§ Exercise goal
Please rewrite the lines below, replacing "coordinate" with "point" wherever it occurs and keeping everything else the same. Leave the pictures out of your answer.

§ Data for the task
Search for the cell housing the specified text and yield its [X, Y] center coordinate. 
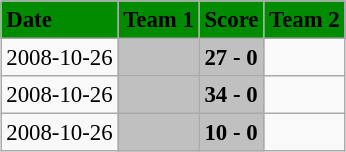
Score [232, 20]
Team 2 [304, 20]
Team 1 [158, 20]
34 - 0 [232, 95]
27 - 0 [232, 57]
10 - 0 [232, 133]
Date [60, 20]
Determine the (X, Y) coordinate at the center of the cell enclosing the given text.  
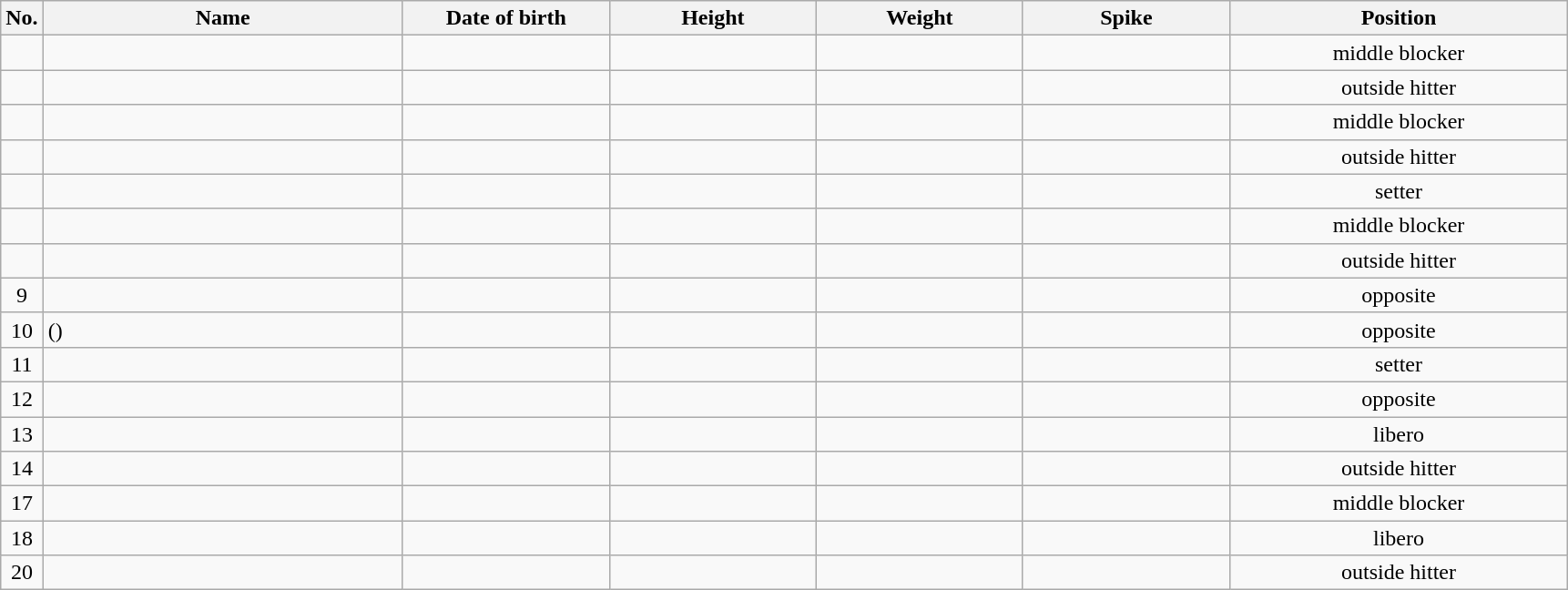
Spike (1125, 18)
Position (1399, 18)
Date of birth (506, 18)
10 (22, 330)
9 (22, 295)
No. (22, 18)
Height (712, 18)
() (222, 330)
11 (22, 364)
Name (222, 18)
12 (22, 399)
18 (22, 538)
14 (22, 469)
17 (22, 504)
13 (22, 434)
Weight (920, 18)
20 (22, 573)
Scan for the cell matching the given text and deliver its [X, Y] coordinate at center. 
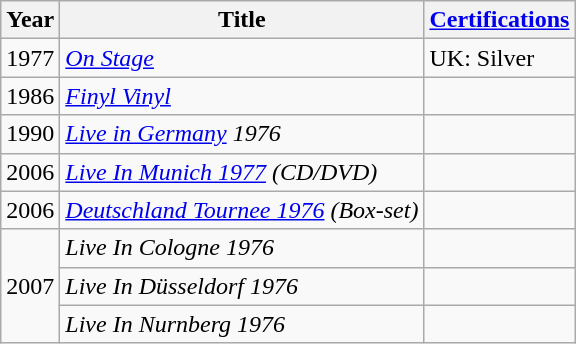
Certifications [500, 20]
Live In Munich 1977 (CD/DVD) [242, 172]
Live In Düsseldorf 1976 [242, 286]
1986 [30, 96]
Live In Nurnberg 1976 [242, 324]
Deutschland Tournee 1976 (Box-set) [242, 210]
1990 [30, 134]
UK: Silver [500, 58]
Live In Cologne 1976 [242, 248]
Year [30, 20]
Title [242, 20]
Live in Germany 1976 [242, 134]
Finyl Vinyl [242, 96]
2007 [30, 286]
On Stage [242, 58]
1977 [30, 58]
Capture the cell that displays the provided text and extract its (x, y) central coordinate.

§ Solution for this problem
Search for the cell housing the specified text and yield its [X, Y] center point. 
Score [232, 20]
Team 2 [304, 20]
Team 1 [158, 20]
34 - 0 [232, 95]
27 - 0 [232, 57]
10 - 0 [232, 133]
Date [60, 20]
Determine the (X, Y) point at the center of the cell enclosing the given text.  
Spike (1125, 18)
Position (1399, 18)
Date of birth (506, 18)
10 (22, 330)
9 (22, 295)
No. (22, 18)
Height (712, 18)
() (222, 330)
11 (22, 364)
Name (222, 18)
12 (22, 399)
18 (22, 538)
14 (22, 469)
17 (22, 504)
13 (22, 434)
Weight (920, 18)
20 (22, 573)
Scan for the cell matching the given text and deliver its [X, Y] point at center. 
Certifications [500, 20]
Live In Munich 1977 (CD/DVD) [242, 172]
Live In Düsseldorf 1976 [242, 286]
1986 [30, 96]
Live In Nurnberg 1976 [242, 324]
Deutschland Tournee 1976 (Box-set) [242, 210]
1990 [30, 134]
UK: Silver [500, 58]
Live In Cologne 1976 [242, 248]
Year [30, 20]
Title [242, 20]
Live in Germany 1976 [242, 134]
Finyl Vinyl [242, 96]
2007 [30, 286]
On Stage [242, 58]
1977 [30, 58]
Capture the cell that displays the provided text and extract its (x, y) central point.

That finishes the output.